## Work request
Report how many lines in the records that follow have the word "AGND" in them, giving the number and nothing more.

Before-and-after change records

━━━━

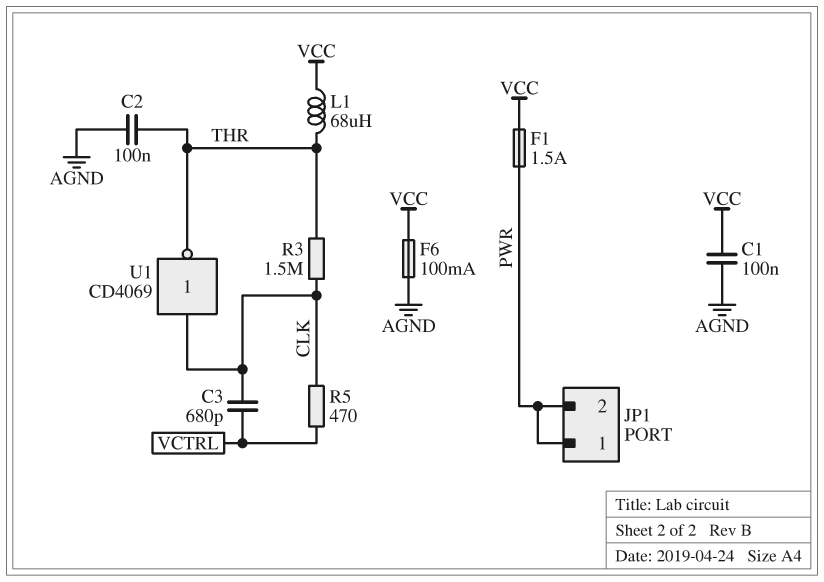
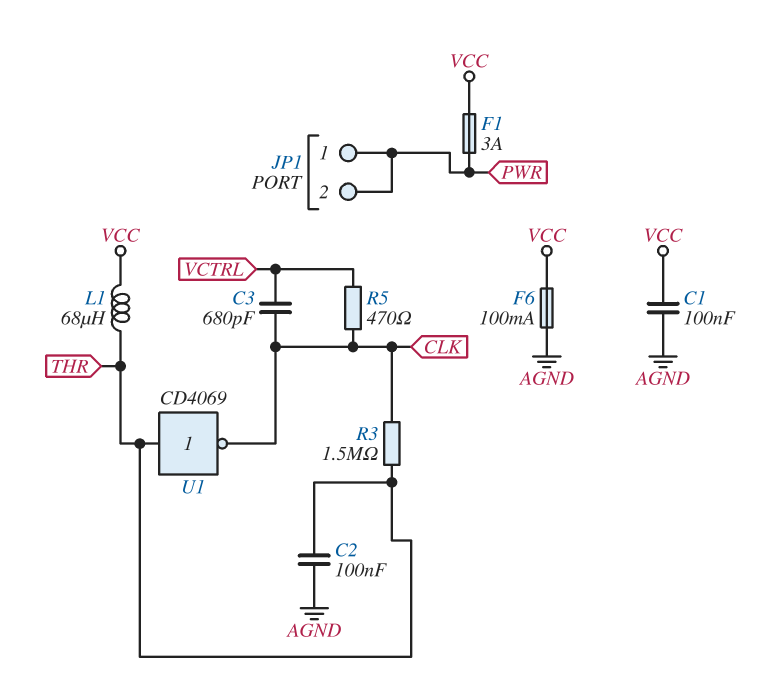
F1: 1.5A (PWR, VCC) -> 3A (PWR, VCC)
U1: NOT CD4069 (in CLK, out THR) -> NOT CD4069 (in THR, out CLK)

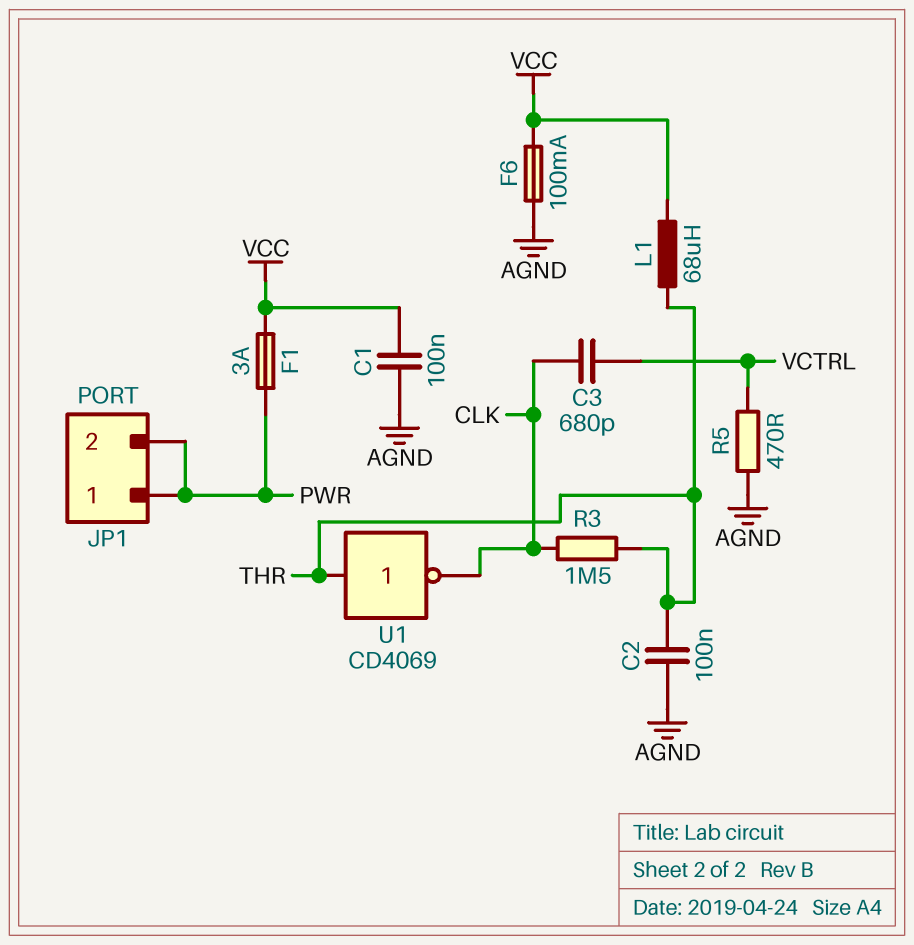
R5: 470 (CLK, VCTRL) -> 470 (AGND, VCTRL)

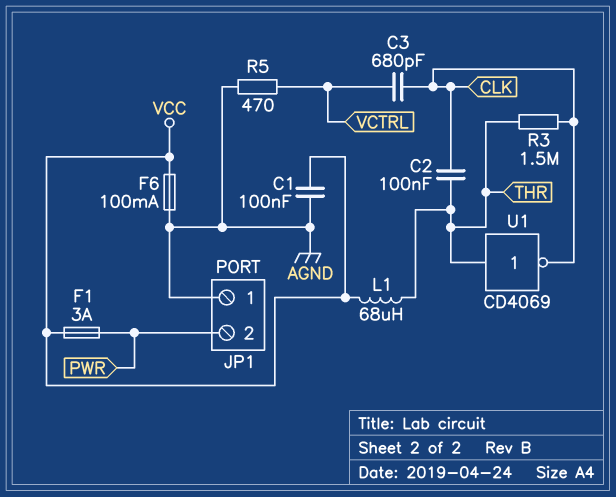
C2: 100nF (AGND, THR) -> 100nF (CLK, THR)
JP1 pin 1: PWR -> AGND

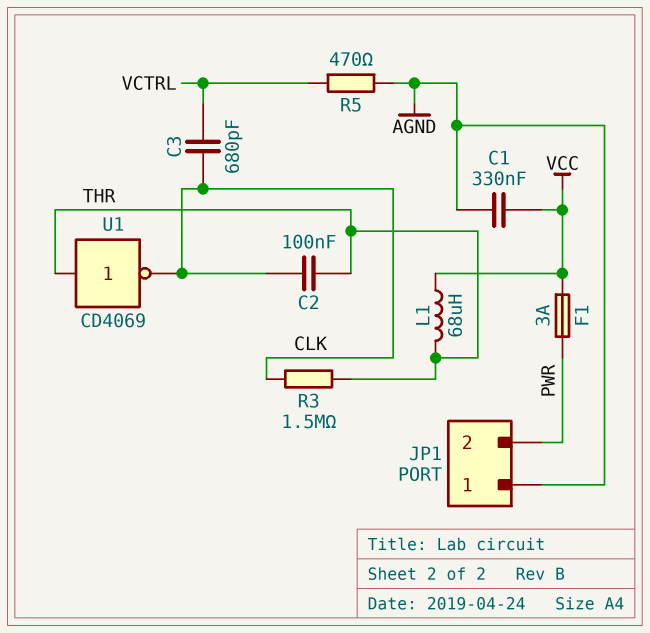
C1: 100nF (AGND, VCC) -> 330nF (AGND, VCC)
F6: 100mA (AGND, VCC) -> none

━━━━

## Task response
5